● **The task**: Reproduce exactly, leaving out pictures, each line from the one holding "GPS2 pin TX: D2 -> D11" through the final line of the listing, and add nothing.

● **Provided entries**:
:::::

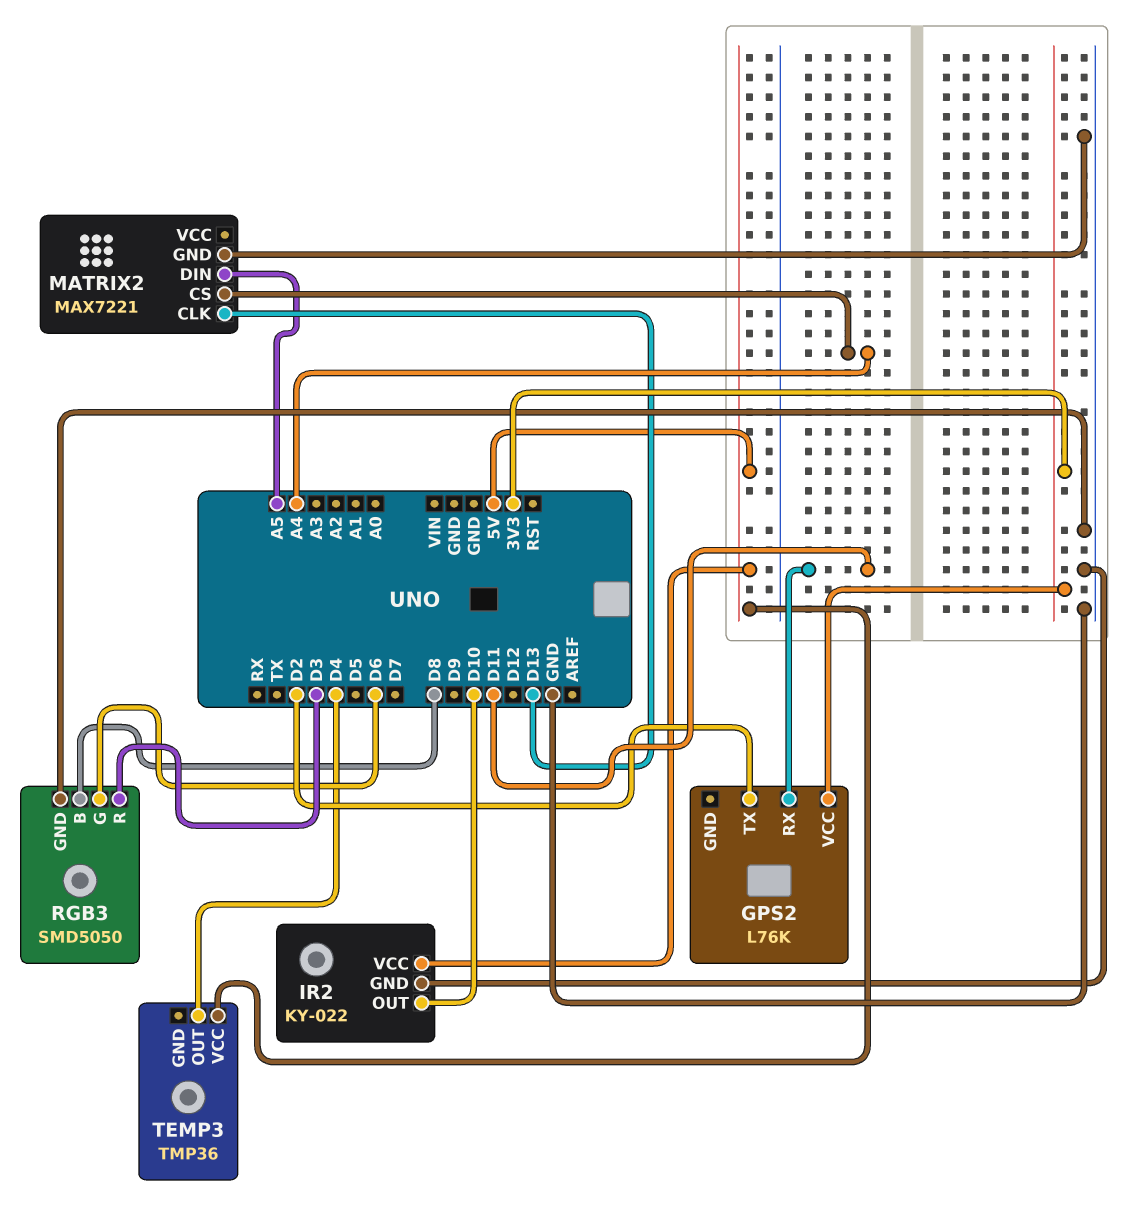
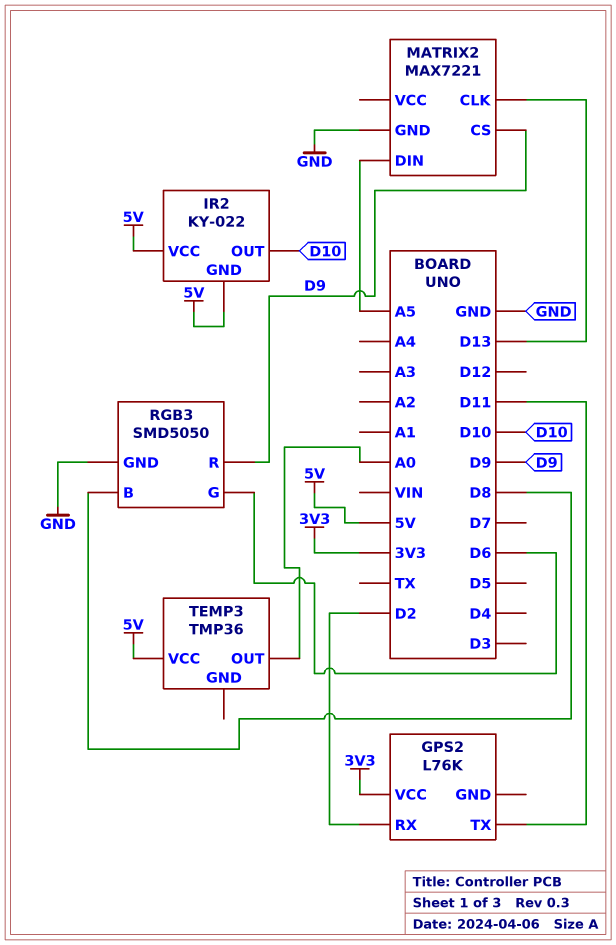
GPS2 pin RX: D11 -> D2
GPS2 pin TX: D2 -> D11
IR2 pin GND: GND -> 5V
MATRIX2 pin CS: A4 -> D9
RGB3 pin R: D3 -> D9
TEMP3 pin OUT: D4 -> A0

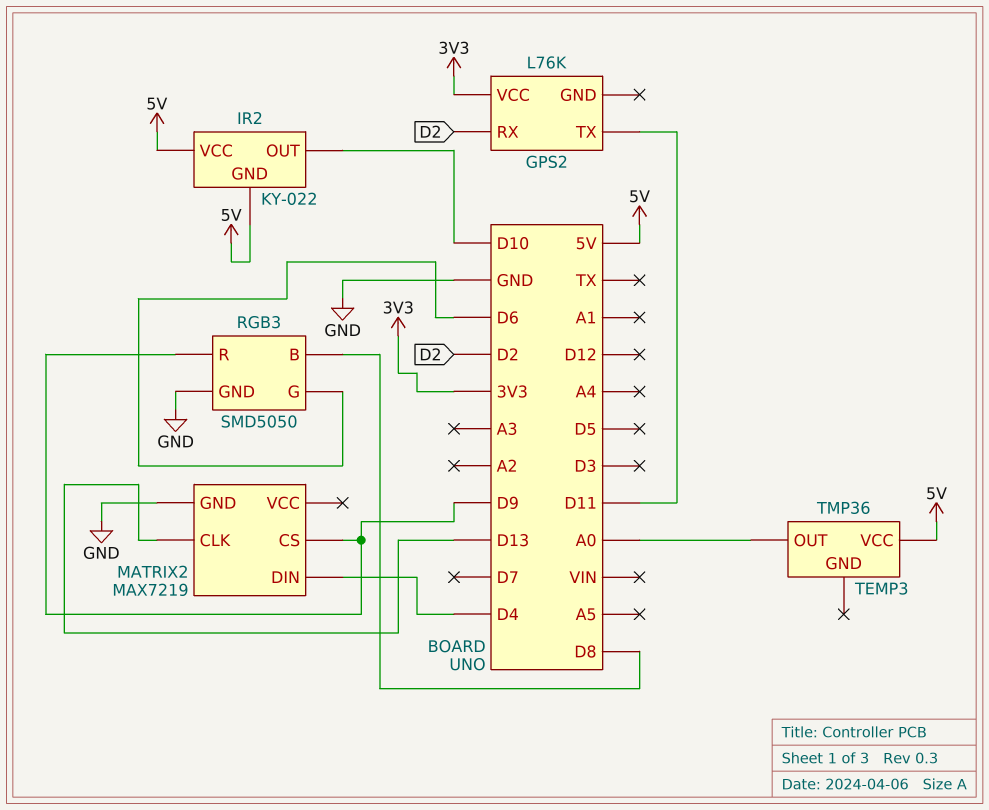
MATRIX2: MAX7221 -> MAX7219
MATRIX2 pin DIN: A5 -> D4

:::::

● **Answer to this task**:
GPS2 pin TX: D2 -> D11
IR2 pin GND: GND -> 5V
MATRIX2 pin CS: A4 -> D9
RGB3 pin R: D3 -> D9
TEMP3 pin OUT: D4 -> A0

MATRIX2: MAX7221 -> MAX7219
MATRIX2 pin DIN: A5 -> D4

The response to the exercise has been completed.